Your task: Pick out every line in the entries below that contains the string "numericTimeSignature", matching case exactly.

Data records
⁂

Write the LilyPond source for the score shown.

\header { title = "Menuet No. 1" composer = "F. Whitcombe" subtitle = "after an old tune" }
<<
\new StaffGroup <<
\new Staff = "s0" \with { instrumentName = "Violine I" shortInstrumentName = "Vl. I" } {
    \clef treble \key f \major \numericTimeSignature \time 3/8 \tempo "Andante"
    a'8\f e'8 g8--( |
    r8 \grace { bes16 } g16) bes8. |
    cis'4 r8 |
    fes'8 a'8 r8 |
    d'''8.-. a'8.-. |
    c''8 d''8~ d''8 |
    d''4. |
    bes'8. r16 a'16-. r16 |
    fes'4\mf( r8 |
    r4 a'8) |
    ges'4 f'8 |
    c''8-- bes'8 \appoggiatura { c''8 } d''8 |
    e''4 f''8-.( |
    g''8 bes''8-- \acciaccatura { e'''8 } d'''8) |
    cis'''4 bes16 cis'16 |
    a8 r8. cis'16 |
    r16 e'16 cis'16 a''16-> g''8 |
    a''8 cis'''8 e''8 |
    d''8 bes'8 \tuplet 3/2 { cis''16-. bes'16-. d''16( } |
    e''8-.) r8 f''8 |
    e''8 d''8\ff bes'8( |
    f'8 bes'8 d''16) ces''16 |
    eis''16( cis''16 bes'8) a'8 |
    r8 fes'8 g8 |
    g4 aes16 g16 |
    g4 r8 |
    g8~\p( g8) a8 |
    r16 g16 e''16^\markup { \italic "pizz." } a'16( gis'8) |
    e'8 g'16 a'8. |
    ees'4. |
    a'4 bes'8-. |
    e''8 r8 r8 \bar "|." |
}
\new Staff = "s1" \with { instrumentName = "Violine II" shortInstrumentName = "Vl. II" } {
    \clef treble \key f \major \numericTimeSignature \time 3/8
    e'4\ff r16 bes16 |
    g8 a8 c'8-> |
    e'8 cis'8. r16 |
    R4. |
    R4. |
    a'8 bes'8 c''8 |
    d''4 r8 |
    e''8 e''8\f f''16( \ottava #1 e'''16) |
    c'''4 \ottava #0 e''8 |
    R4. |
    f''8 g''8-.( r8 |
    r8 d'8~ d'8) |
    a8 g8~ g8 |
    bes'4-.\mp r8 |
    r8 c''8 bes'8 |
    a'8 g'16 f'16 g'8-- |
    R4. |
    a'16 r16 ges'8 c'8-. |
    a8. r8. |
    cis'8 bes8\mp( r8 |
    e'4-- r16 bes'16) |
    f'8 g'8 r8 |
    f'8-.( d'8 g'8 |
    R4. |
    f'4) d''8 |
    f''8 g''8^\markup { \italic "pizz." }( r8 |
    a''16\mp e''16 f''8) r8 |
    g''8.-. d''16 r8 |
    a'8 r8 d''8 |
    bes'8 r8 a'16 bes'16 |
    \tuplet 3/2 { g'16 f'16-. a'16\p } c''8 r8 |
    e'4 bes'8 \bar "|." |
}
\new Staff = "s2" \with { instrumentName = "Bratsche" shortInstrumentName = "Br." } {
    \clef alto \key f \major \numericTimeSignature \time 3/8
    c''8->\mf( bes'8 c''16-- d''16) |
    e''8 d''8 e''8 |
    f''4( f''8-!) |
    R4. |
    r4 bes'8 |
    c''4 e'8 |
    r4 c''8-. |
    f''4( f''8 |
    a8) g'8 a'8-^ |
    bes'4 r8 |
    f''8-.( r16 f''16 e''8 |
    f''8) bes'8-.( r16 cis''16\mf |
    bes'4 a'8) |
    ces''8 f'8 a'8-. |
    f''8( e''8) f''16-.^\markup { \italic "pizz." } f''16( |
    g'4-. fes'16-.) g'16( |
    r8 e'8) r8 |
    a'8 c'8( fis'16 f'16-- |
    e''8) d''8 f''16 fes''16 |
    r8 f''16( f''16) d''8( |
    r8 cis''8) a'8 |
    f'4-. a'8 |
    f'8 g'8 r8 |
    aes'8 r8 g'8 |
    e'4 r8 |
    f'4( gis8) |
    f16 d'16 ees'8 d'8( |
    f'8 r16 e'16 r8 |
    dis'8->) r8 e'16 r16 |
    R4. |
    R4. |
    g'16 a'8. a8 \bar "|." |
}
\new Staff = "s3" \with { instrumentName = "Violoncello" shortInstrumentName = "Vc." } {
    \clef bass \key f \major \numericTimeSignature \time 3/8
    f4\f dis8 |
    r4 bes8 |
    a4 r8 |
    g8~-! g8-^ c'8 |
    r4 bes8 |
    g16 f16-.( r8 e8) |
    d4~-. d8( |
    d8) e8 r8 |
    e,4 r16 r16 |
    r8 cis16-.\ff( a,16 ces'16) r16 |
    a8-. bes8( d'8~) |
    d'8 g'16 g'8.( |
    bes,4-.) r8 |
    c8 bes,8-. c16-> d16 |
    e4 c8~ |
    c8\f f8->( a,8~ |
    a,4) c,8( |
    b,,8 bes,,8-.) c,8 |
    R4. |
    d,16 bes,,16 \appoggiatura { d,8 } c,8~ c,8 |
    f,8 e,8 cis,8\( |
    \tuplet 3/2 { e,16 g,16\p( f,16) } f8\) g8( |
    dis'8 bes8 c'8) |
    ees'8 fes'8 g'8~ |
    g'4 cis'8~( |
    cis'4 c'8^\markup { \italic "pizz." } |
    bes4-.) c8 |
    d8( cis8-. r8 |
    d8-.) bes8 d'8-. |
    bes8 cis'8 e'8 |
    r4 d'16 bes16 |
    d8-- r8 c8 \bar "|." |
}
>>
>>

⁂

Response to this task:
    \clef treble \key f \major \numericTimeSignature \time 3/8 \tempo "Andante"
    \clef treble \key f \major \numericTimeSignature \time 3/8
    \clef alto \key f \major \numericTimeSignature \time 3/8
    \clef bass \key f \major \numericTimeSignature \time 3/8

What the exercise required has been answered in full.